▸ Directions: All lines from the entries below that contain the string "SENSE" should be copied out.

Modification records
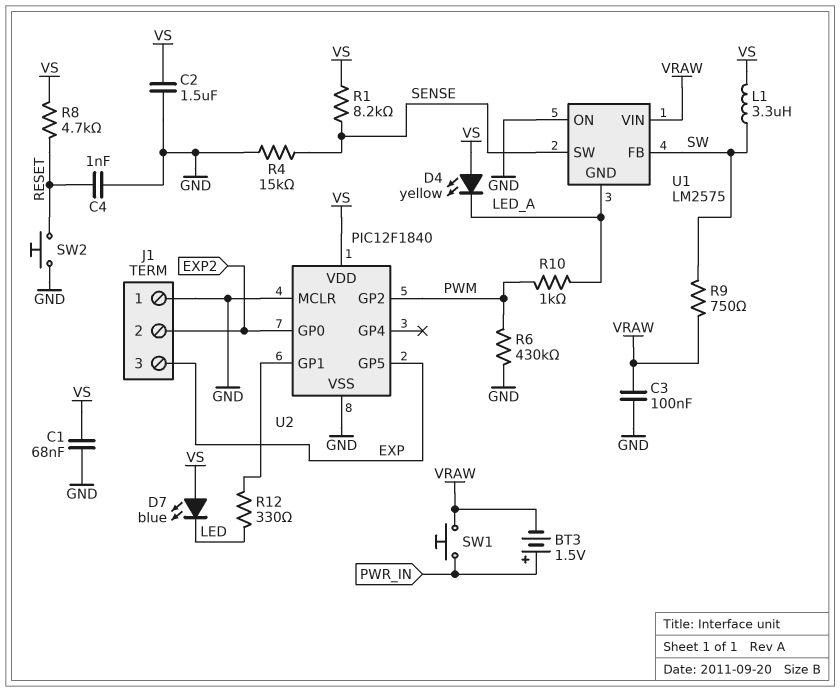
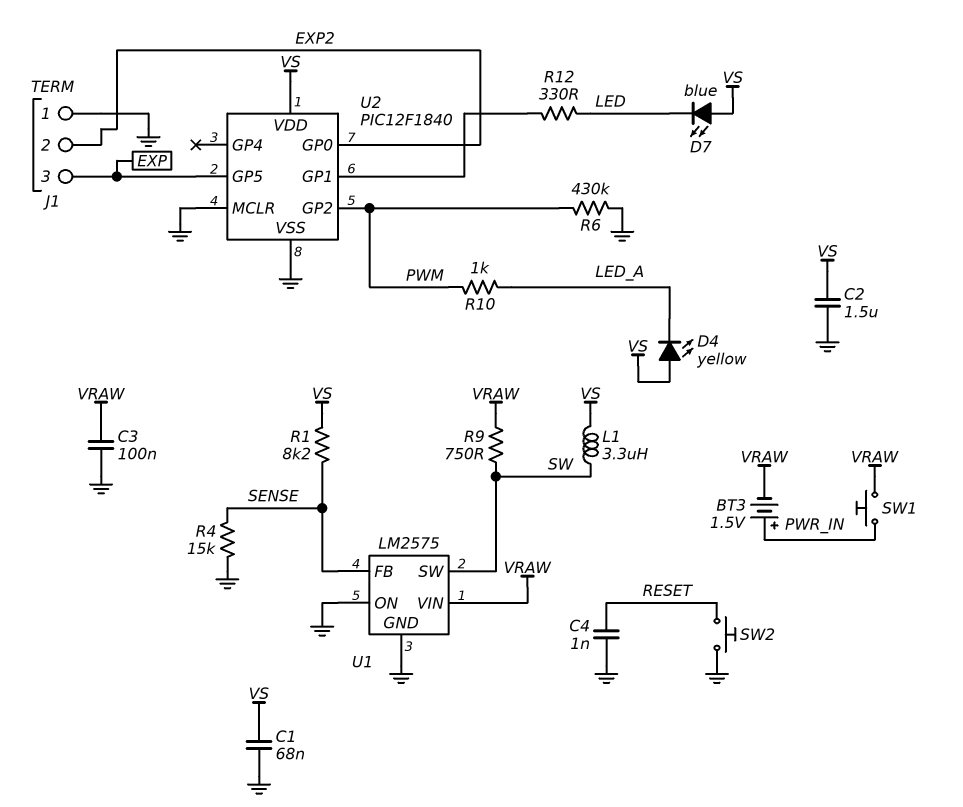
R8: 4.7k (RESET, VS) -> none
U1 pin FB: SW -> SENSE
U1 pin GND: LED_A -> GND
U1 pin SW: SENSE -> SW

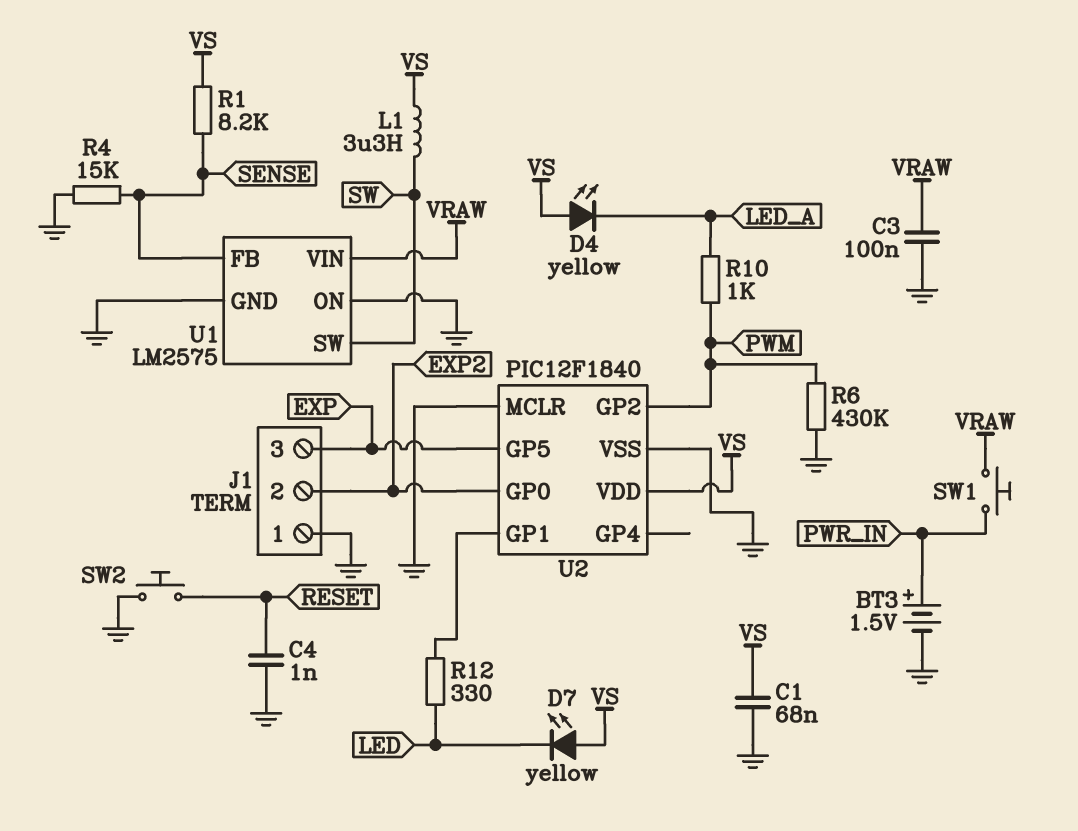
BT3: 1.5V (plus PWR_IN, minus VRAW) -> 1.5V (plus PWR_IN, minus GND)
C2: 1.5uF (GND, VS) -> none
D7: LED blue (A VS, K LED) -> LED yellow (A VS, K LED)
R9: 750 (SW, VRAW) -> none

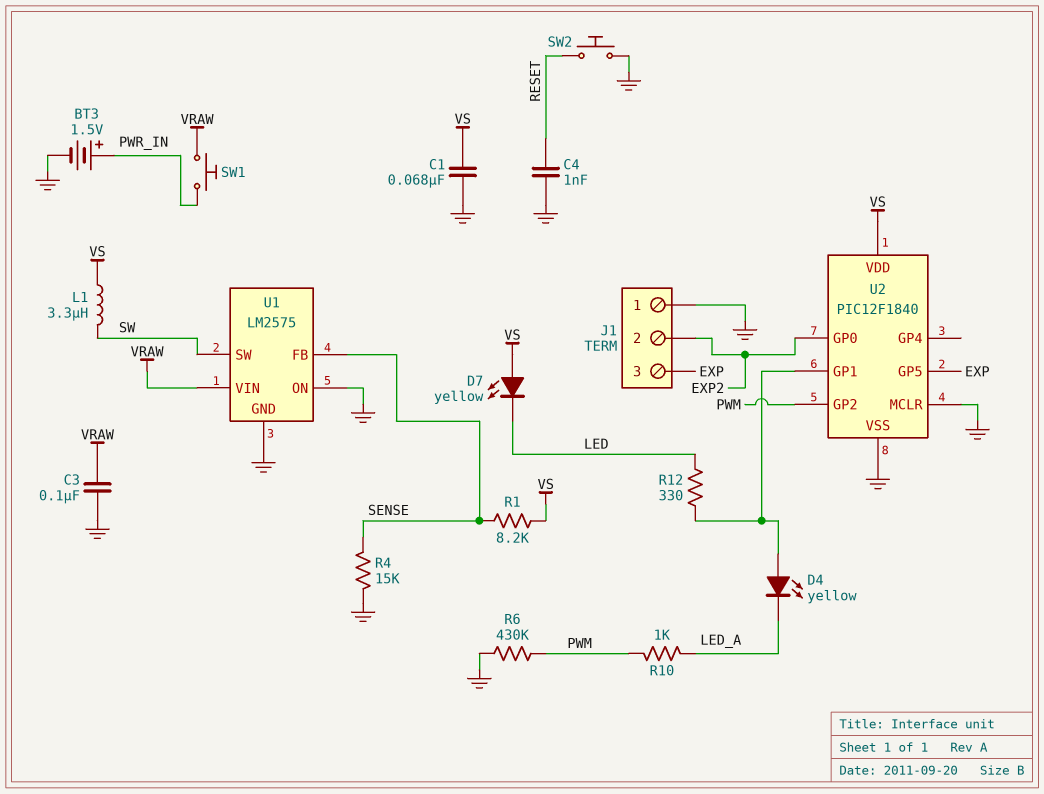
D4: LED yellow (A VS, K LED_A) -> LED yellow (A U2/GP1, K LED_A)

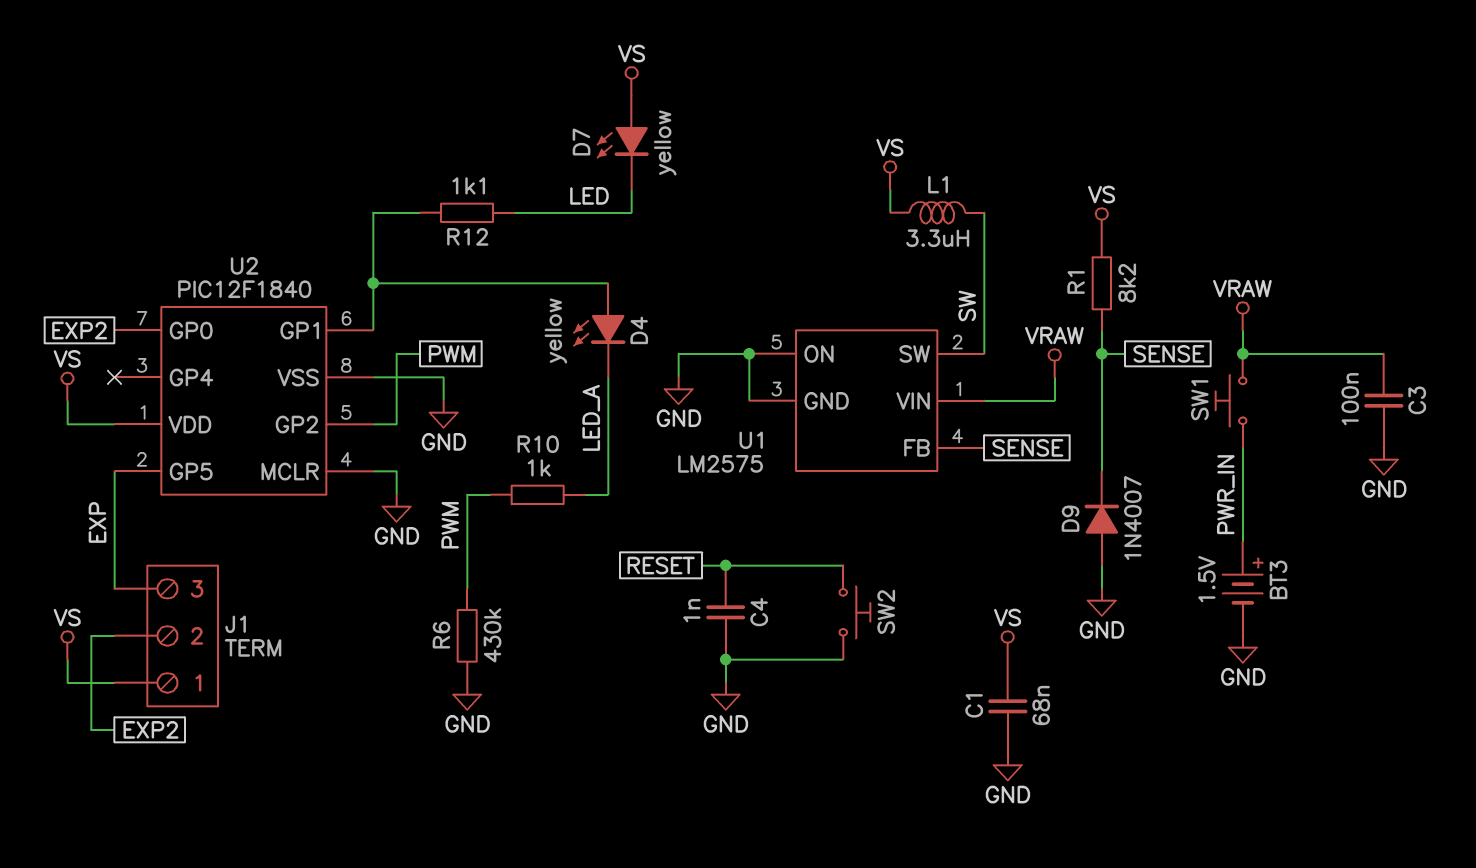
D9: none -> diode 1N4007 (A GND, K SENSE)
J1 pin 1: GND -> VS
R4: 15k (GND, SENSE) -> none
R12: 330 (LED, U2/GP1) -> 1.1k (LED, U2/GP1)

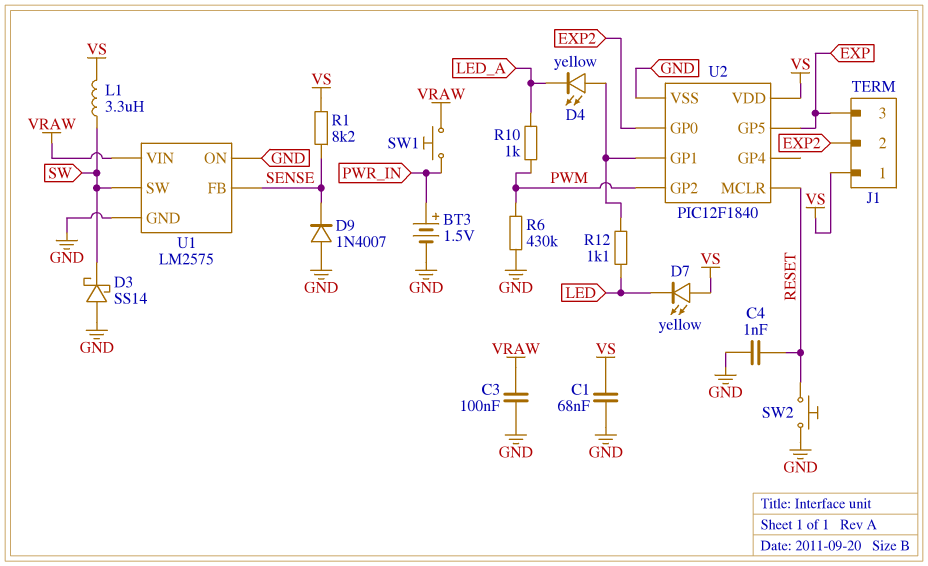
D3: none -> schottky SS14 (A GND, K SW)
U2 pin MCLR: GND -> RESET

▸ Reply:
U1 pin FB: SW -> SENSE
U1 pin SW: SENSE -> SW
D9: none -> diode 1N4007 (A GND, K SENSE)
R4: 15k (GND, SENSE) -> none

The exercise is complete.